§ Exercise
Exclude images; transcribe the rest of the data exactly.

§ Available data
- - -

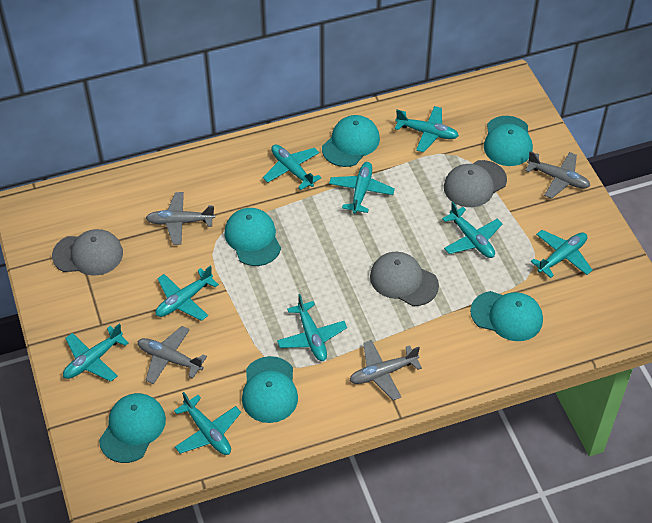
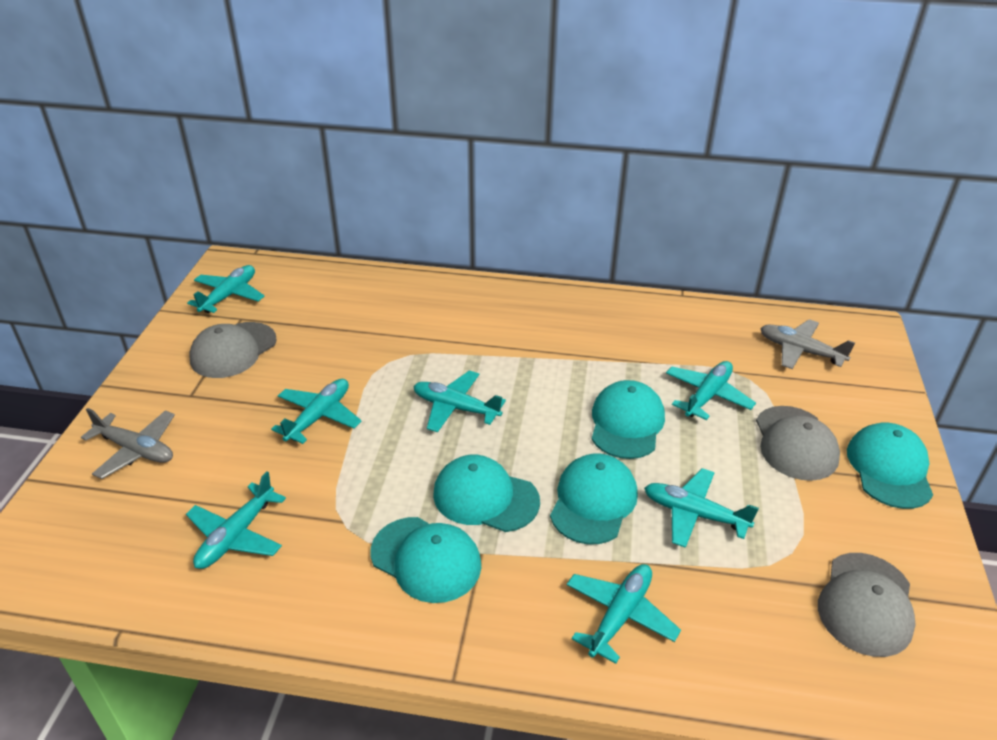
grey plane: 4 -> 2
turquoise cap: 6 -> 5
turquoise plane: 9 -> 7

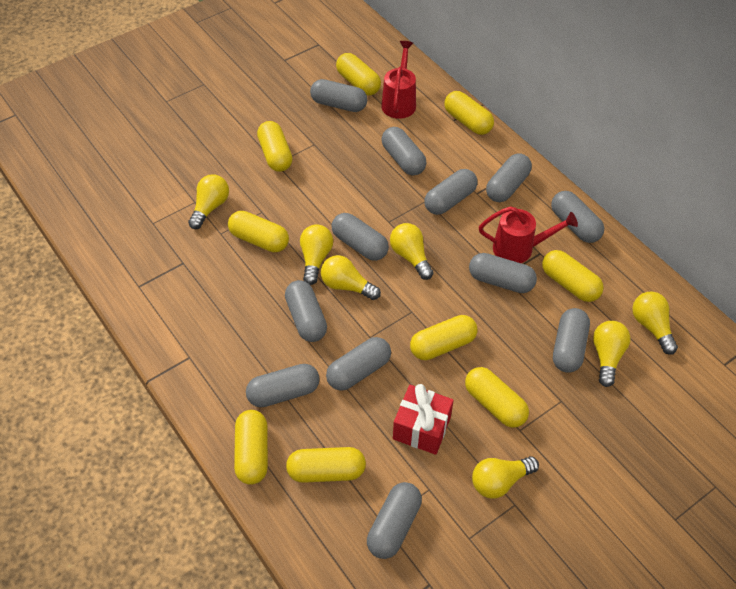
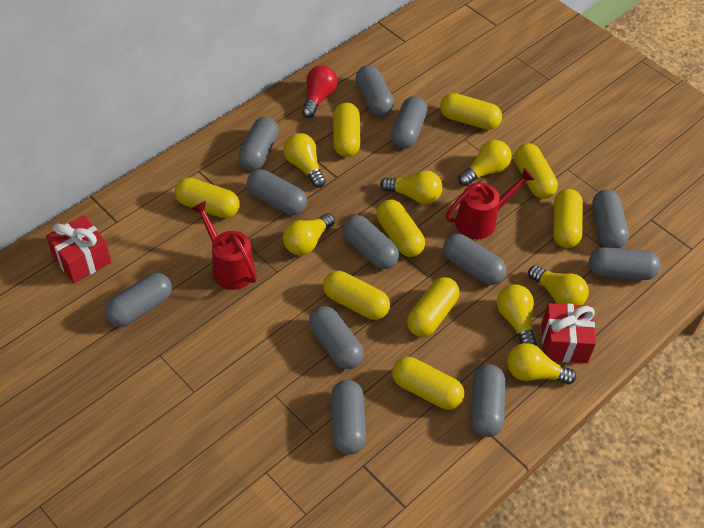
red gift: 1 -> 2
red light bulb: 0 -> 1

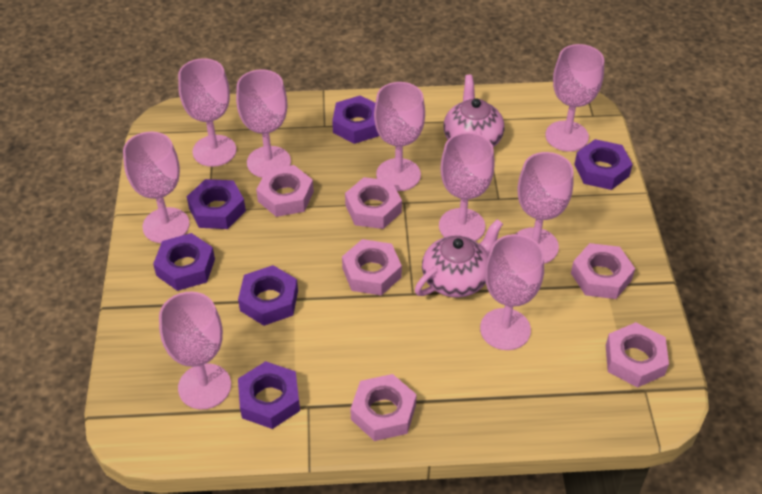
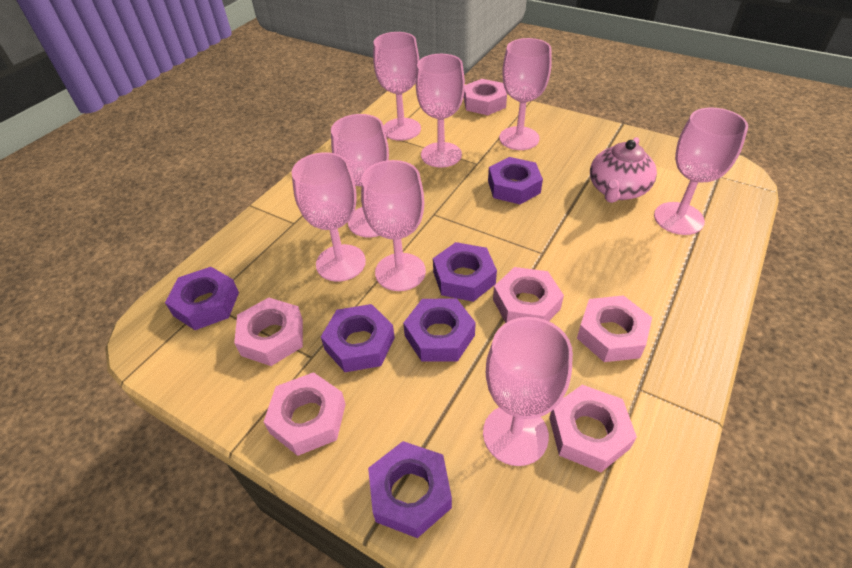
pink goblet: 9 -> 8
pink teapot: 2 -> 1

- - -

§ Solution
grey plane: 4 -> 2
turquoise cap: 6 -> 5
turquoise plane: 9 -> 7

red gift: 1 -> 2
red light bulb: 0 -> 1

pink goblet: 9 -> 8
pink teapot: 2 -> 1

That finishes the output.